## WHAT IS BEING ASKED
Images stay out. Everything else in the records is repeated exactly.
:: DATA FOR THIS EXERCISE
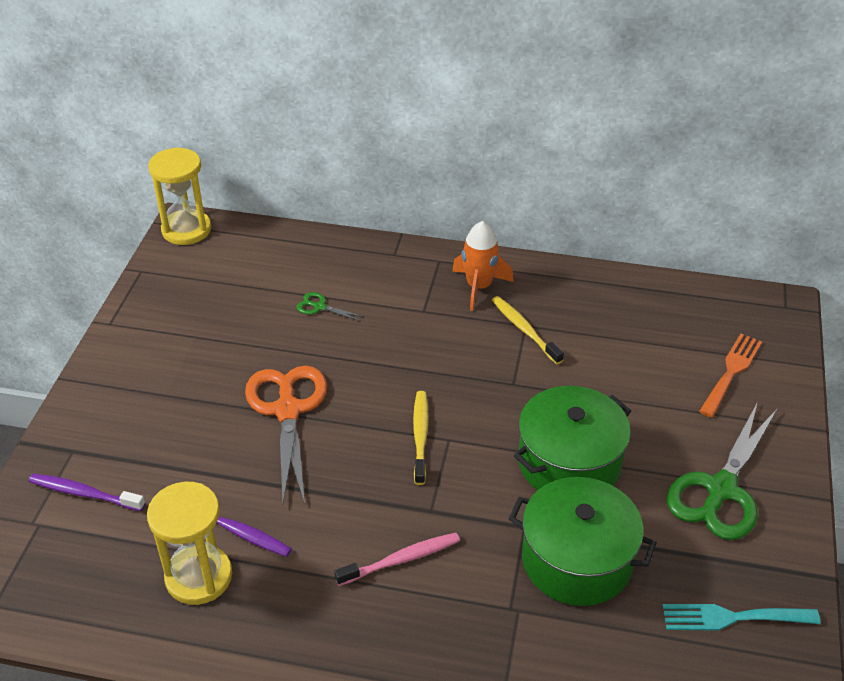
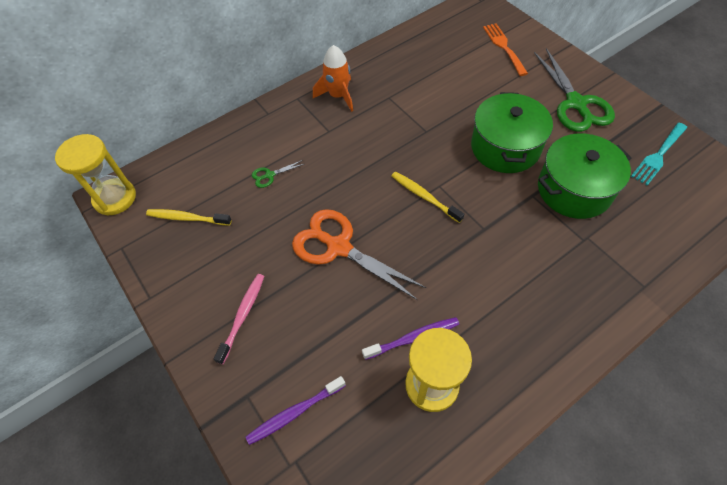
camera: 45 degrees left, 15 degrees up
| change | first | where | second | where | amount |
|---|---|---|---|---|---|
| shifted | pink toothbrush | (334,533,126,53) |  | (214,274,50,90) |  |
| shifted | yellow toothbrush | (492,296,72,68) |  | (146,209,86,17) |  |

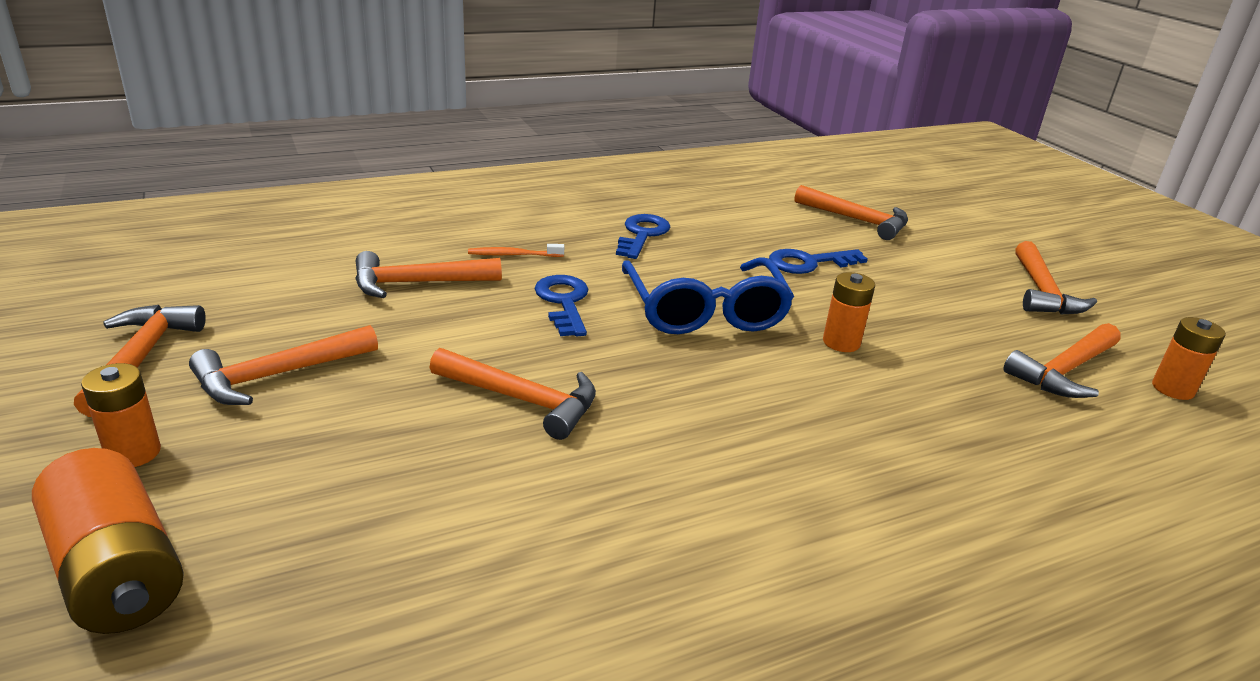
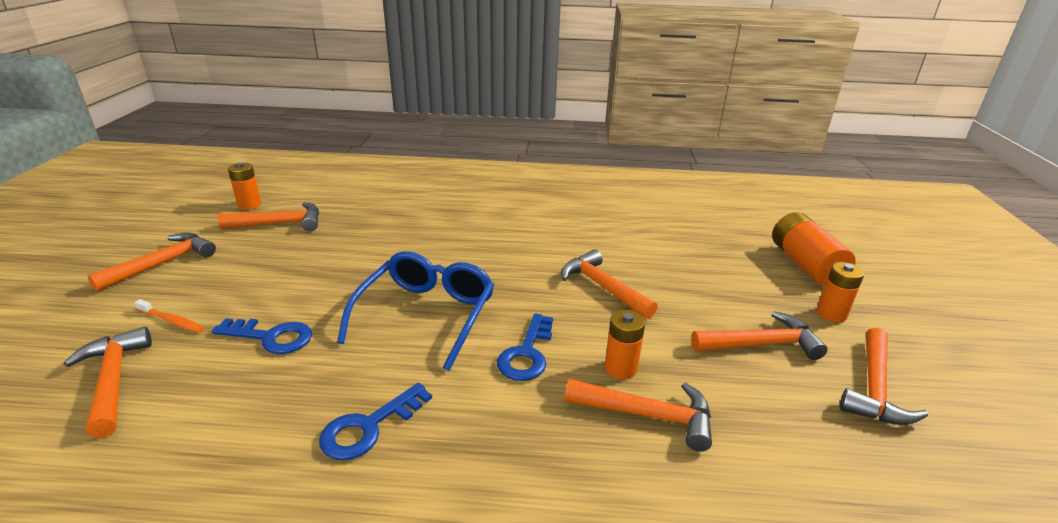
camera: 150 degrees left, 0 degrees up
| change | first | where | second | where | amount |
|---|---|---|---|---|---|
| shifted | bright orange toothbrush | (468,244,96,13) |  | (134,299,71,34) |  |
| shifted | bright orange power cell | (823,272,52,80) |  | (605,310,40,69) |  |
::::
## ANSWER
camera: 45 degrees left, 15 degrees up
| change | first | where | second | where | amount |
|---|---|---|---|---|---|
| shifted | pink toothbrush | (334,533,126,53) |  | (214,274,50,90) |  |
| shifted | yellow toothbrush | (492,296,72,68) |  | (146,209,86,17) |  |

camera: 150 degrees left, 0 degrees up
| change | first | where | second | where | amount |
|---|---|---|---|---|---|
| shifted | bright orange toothbrush | (468,244,96,13) |  | (134,299,71,34) |  |
| shifted | bright orange power cell | (823,272,52,80) |  | (605,310,40,69) |  |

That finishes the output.